● **Exercise aim**
Search the entries below for the word "orange" and copy every line where it appears.

● **Entries supplied**
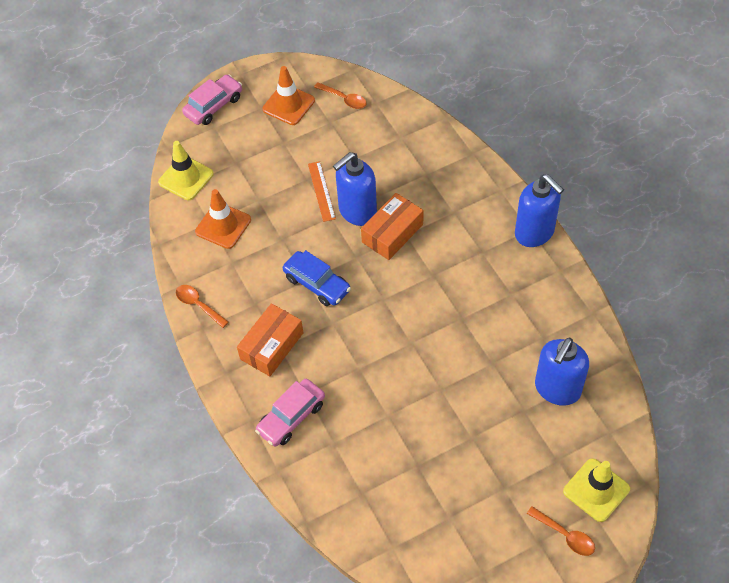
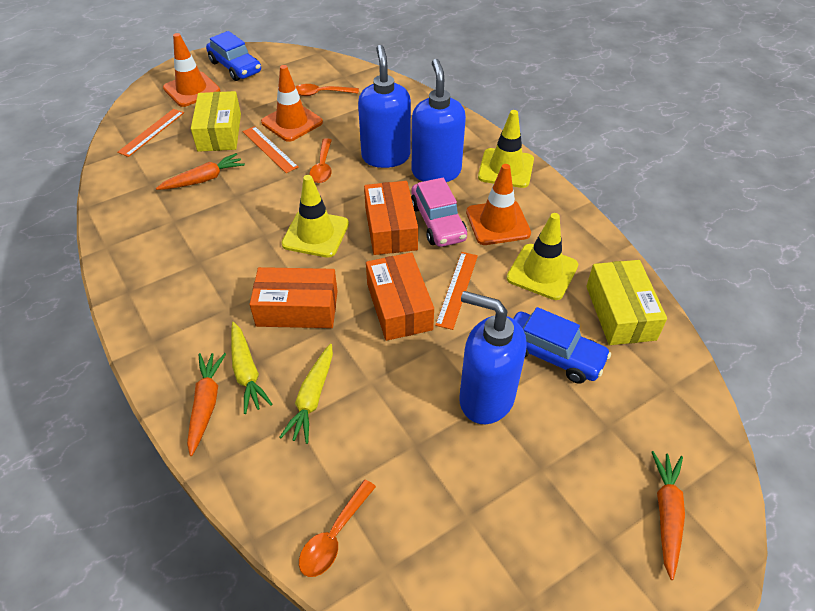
blue car: 1 -> 2
orange box: 2 -> 3
orange carrot: 0 -> 3
orange ruler: 1 -> 3
orange traffic cone: 2 -> 3
pink car: 2 -> 1
yellow box: 0 -> 2
yellow carrot: 0 -> 2
yellow traffic cone: 2 -> 3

● **Worked solution**
orange box: 2 -> 3
orange carrot: 0 -> 3
orange ruler: 1 -> 3
orange traffic cone: 2 -> 3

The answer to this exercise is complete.